==== Listed entries
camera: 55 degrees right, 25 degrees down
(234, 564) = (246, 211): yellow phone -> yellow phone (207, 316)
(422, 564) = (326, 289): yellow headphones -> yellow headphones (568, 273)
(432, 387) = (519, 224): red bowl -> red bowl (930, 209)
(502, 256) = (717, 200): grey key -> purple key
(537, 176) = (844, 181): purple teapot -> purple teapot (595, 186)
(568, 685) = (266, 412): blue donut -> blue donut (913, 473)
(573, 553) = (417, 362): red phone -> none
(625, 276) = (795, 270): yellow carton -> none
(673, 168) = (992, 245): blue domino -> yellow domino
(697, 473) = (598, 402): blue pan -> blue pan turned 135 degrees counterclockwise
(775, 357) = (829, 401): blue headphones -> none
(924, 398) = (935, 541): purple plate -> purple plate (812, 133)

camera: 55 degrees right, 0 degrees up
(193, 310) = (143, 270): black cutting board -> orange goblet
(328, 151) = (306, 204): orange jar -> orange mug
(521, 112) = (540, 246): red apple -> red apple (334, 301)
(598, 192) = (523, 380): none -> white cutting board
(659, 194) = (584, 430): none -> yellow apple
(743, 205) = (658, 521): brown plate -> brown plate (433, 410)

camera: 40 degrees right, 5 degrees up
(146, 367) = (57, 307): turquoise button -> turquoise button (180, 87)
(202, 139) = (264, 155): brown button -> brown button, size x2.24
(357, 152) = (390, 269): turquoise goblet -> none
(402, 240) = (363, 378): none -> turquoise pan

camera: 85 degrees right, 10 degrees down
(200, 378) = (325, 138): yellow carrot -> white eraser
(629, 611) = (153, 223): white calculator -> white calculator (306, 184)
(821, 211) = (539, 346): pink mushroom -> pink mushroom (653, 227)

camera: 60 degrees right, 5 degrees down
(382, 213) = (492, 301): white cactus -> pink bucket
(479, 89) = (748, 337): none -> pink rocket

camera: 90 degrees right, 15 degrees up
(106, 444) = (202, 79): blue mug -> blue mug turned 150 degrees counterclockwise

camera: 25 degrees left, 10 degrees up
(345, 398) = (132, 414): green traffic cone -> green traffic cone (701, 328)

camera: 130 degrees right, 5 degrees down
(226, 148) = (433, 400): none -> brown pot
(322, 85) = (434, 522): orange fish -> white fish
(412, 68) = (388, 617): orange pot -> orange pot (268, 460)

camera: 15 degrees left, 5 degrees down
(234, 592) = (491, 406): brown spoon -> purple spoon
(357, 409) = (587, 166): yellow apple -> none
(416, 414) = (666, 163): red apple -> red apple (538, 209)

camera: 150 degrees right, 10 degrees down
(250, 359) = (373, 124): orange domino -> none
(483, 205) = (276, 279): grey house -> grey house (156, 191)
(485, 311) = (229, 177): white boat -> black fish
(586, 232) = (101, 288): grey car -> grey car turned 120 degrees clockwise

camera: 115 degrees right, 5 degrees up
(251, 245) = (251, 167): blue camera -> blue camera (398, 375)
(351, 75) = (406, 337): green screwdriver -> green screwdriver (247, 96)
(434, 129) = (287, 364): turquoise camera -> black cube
========
• [Task instructions] Please write out, exactly as they appear, the lines from the one containing "camera: 115 degrees right, 5 degrees up" through the last line of the records above, and nothing more.

• [Response to the exercise]
camera: 115 degrees right, 5 degrees up
(251, 245) = (251, 167): blue camera -> blue camera (398, 375)
(351, 75) = (406, 337): green screwdriver -> green screwdriver (247, 96)
(434, 129) = (287, 364): turquoise camera -> black cube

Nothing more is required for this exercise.